(Stored entries)
━━━━━━━━━━
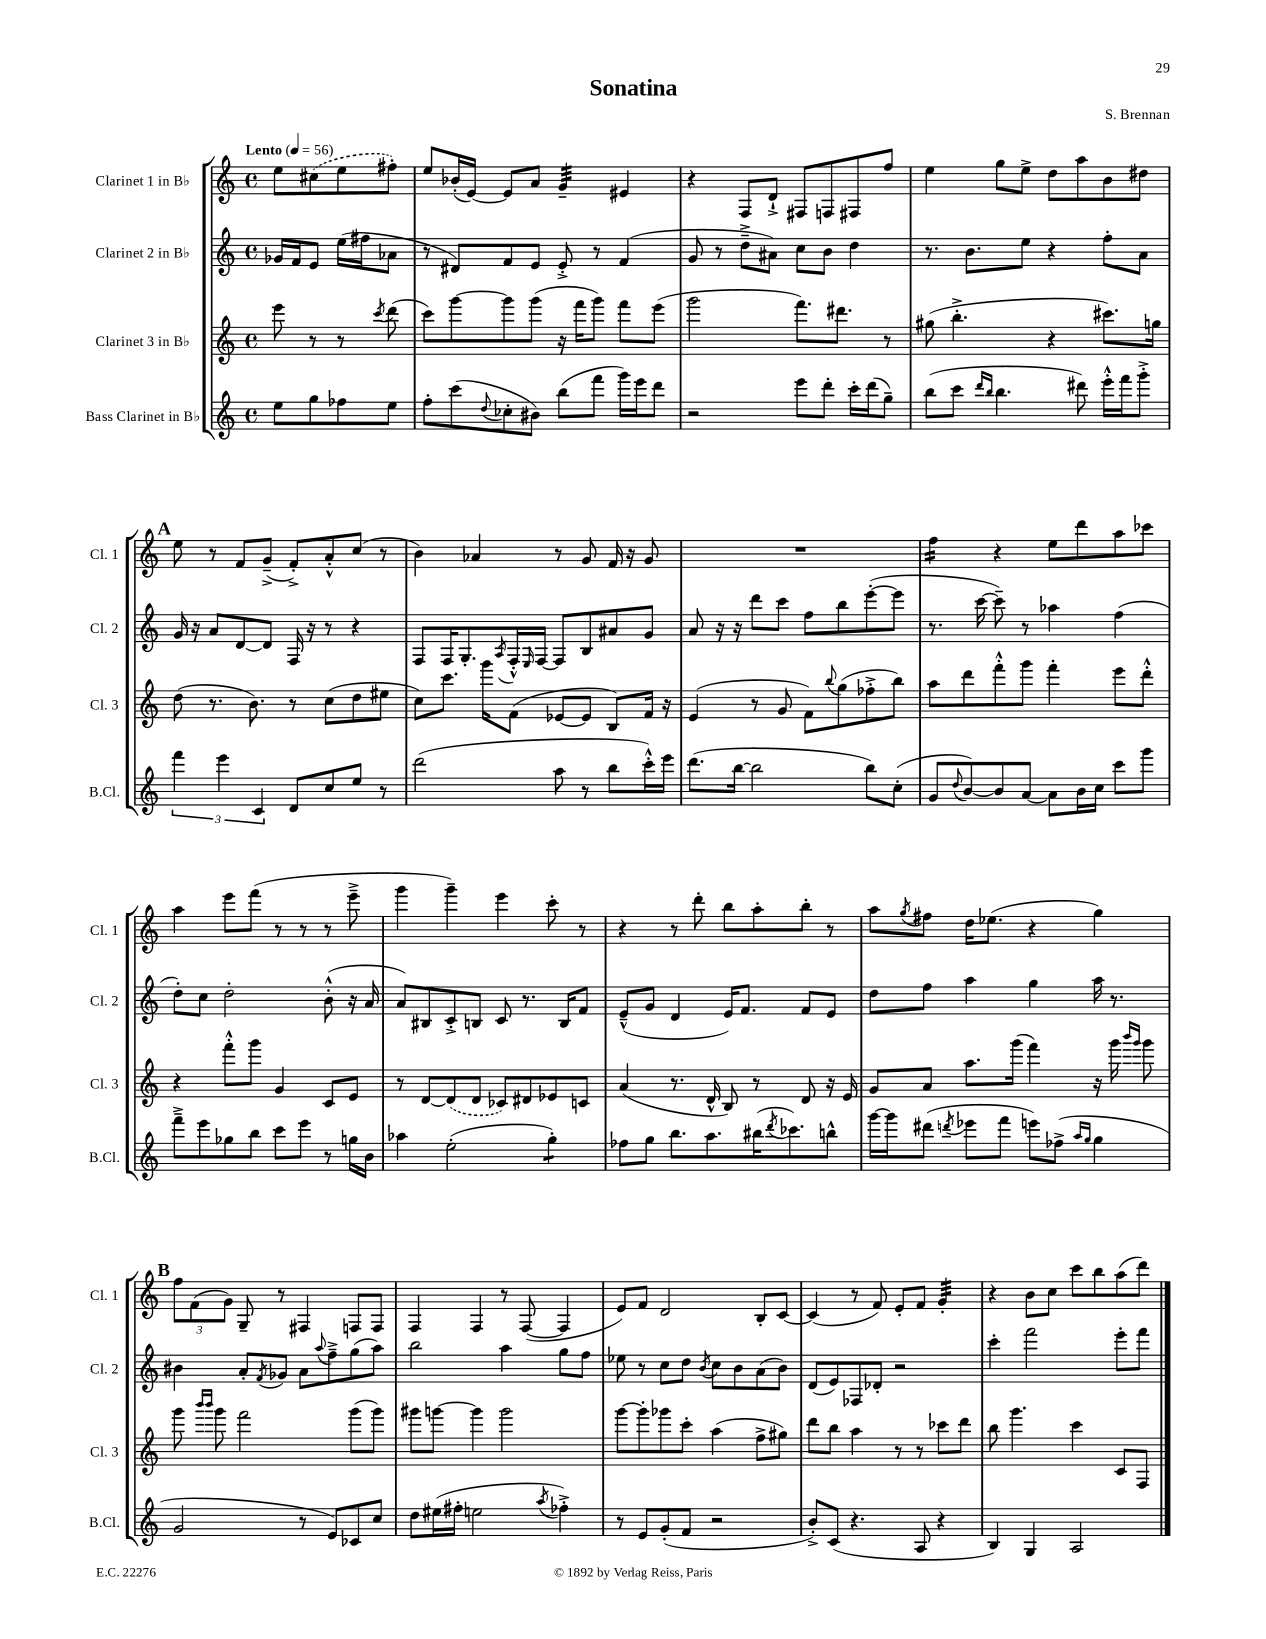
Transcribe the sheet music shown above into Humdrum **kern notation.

**kern	**kern	**kern	**kern
*staff4	*staff3	*staff2	*staff1
*clefG2	*clefG2	*clefG2	*clefG2
*k[]	*k[]	*k[]	*k[]
*M4/4	*M4/4	*M4/4	*M4/4
*met(c)	*met(c)	*met(c)	*met(c)
*MM56	*MM56	*MM56	*MM56
8ee	8eee	16g-	8ee
.	.	16f	.
8gg	8r	8e	(8cc#
8ff-	8r	(16ee	8ee
.	.	16ff#	.
.	8qccc	.	.
8ee	(8ddd	8a-	8ff#')
=	=	=	=
8ff'	8ccc)	8r	8ee
(8ccc	[8ggg	8d#)	(16b-'
.	.	.	[16e)
8qqdd	.	.	.
8cc-'	8ggg]	8f	8e]
8b#)	(8ggg	8e	8a
(8bb	16r	8e'^	4g~
.	16fff	.	.
8fff	8ggg)	8r	.
16ggg)	8fff	(4f	4e#
16eee	.	.	.
8ddd	(8eee	.	.
=	=	=	=
2r	2ggg	8g	4r
.	.	8r	.
.	.	8dd~^	8F
.	.	8a#)	8d`^
8eee	8.fff)	8cc	8F#
8ddd'	.	8b	8F
.	8.ddd#	.	.
16ccc'	.	4dd	8F#
(16ddd	.	.	.
8gg~)	8r	.	8ff
=	=	=	=
(8bb	(8gg#	8.r	4ee
8ccc	4.bb'^	.	.
.	.	8.b	.
16qqddd	.	.	.
16qqbb	.	.	.
4.bb	.	.	8gg
.	.	8ee	8ee^
.	4r	4r	8dd
8ddd#)	.	.	8aa
16eee'^^	8.ccc#)	8ff'	8b
16fff	.	.	.
8ggg'^	.	8a	8dd#
.	16gg	.	.
=	=	=	=
6fff	(8dd	16g	8ee
.	.	16r	.
.	8.r	8a	8r
6eee	.	.	.
.	.	[8d	8f
.	8.b)	.	.
6c	.	.	.
.	.	8d]	(8g~^
8d	8r	16F	8f'^)
.	.	16r	.
8cc	(8cc	8r	8a'^^
8ee	8dd	4r	(8cc
8r	8ee#	.	8r
=	=	=	=
(2ddd	8cc)	8F	4b)
.	8.ccc	16F	.
.	.	8.G'	.
.	.	.	4a-
.	16ggg	.	.
.	.	8qA	.
.	(8f	16F'^^	.
.	.	16qqE	.
.	.	[16F	.
8aa	[8e-	8F]	8r
8r	8e-]	8B	8g
8bb	8B)	8a#	16f
.	.	.	16r
16ccc'^^)	16f	8g	8g
16eee	16r	.	.
=	=	=	=
(8.ddd	(4e	8a	1r
.	.	16r	.
[16bb	.	16r	.
2bb]	8r	8ddd	.
.	8g	8ccc	.
.	8f)	8ff	.
.	8qqbb	.	.
.	(8gg	8bb	.
8bb)	8ff-'^	([8eee'	.
(8cc'	8bb)	8eee]	.
=	=	=	=
8g	8aa	8.r	4ff
8qqdd	.	.	.
[8b)	8ddd	.	.
.	.	[16ccc	.
8b]	8fff'^^	8ccc~])	4r
[8a	8ggg	8r	.
8a]	4fff'	4aa-	8ee
16b	.	.	8ddd
16cc	.	.	.
8ccc	8eee	(4ff	8aa
8ggg	8ddd'^^	.	8ccc-
=	=	=	=
8fff~^	4r	8dd')	4aa
8eee	.	8cc	.
8gg-	8fff'^^	2dd'	8eee
8bb	8ggg	.	(8fff
8ccc	4g	.	8r
8eee	.	.	8r
8r	8c	(8b'^^	8r
16gg	8e	16r	8eee~^
16b	.	16a	.
=	=	=	=
4aa-	8r	8a)	4ggg
.	[8d	8B#	.
(2ee'	(8d]	8c'^	4ggg~)
.	8d	8B	.
.	8c-)	8c	4eee
.	8d#	8.r	.
4gg')	8e-	.	8ccc'
.	.	16B	.
.	8c	8f	8r
=	=	=	=
8ff-	(4a	(8e~^^	4r
8gg	.	8g	.
8.bb	8.r	4d	8r
.	.	.	8ddd'
8.aa	16d^^	.	.
.	8B)	16e)	8bb
.	.	8.f	.
(16bb#	8r	.	8aa'
8qddd	.	.	.
8.ccc-)	.	.	.
.	8d	8f	8bb'
8bb^^	16r	8e	8r
.	16e	.	.
=	=	=	=
[16ggg	8g	8dd	8aa
16ggg]	.	.	.
.	.	.	8qgg
(8ddd#	8a	8ff	8ff#
8qddd	.	.	.
8eee-	8.aa	4aa	16dd
.	.	.	(8.ee-
8fff	.	.	.
.	(16ggg	.	.
8eee)	4fff)	4gg	4r
(8ff-^	.	.	.
16qqaa	.	.	.
16qqgg	.	.	.
4gg	16r	16aa	4gg)
.	16ggg	8.r	.
.	16qqbbb	.	.
.	16qqggg	.	.
.	8ggg	.	.
=	=	=	=
2g	8ggg	4b#	12ff
.	.	.	(12f
.	16qqbbb	.	.
.	16qqbbb	.	.
.	8ggg	.	.
.	.	.	12g)
.	2fff	8a'	8G~
.	.	8qf	.
.	.	8g-	8r
8r	.	8a	4F#
.	.	8qqaa	.
8e)	.	8ff~^	.
8c-	(8ggg	(8gg	8F
8cc	8ggg)	8aa)	8F
=	=	=	=
8dd	8ggg#	2bb	4F
(16ee#	[8ggg	.	.
16ff#'	.	.	.
2ee	4ggg]	.	4F
.	2ggg	4aa	8r
.	.	.	([8F
8qaa	.	.	.
4ff-'^)	.	8gg	4F]
.	.	8ff	.
=	=	=	=
8r	[8ggg	8ee-	8e)
8e	8ggg']	8r	8f
(8g'	8ggg-	8cc	2d
8f	8ccc'	8dd	.
.	.	8qb	.
2r	(4aa	8cc	.
.	.	8b	.
.	8ff^	(8a	8B'
.	8gg#)	8b)	[8c
=	=	=	=
8b'^)	8ddd	(8d	(4c]
(8c	8bb	8e)	.
4.r	4aa	8F-	8r
.	.	8d-'	8f)
.	8r	2r	8e'
8A	8r	.	8f
4r	8ccc-	.	4g'
.	8ddd	.	.
=	=	=	=
4B)	8bb	4ccc'	4r
.	4.ggg	.	.
4G	.	2fff	8b
.	.	.	8cc
2A	4ccc	.	8ccc
.	.	.	8bb
.	8c	8eee'	(8aa
.	8F	8fff	8ddd)
==	==	==	==
*-	*-	*-	*-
━━━━━━━━━━
DIRECTIONS> State how many lines in the listing contain the string "kern", matching case exactly. Give only the number.

WRITTEN REPLY> 2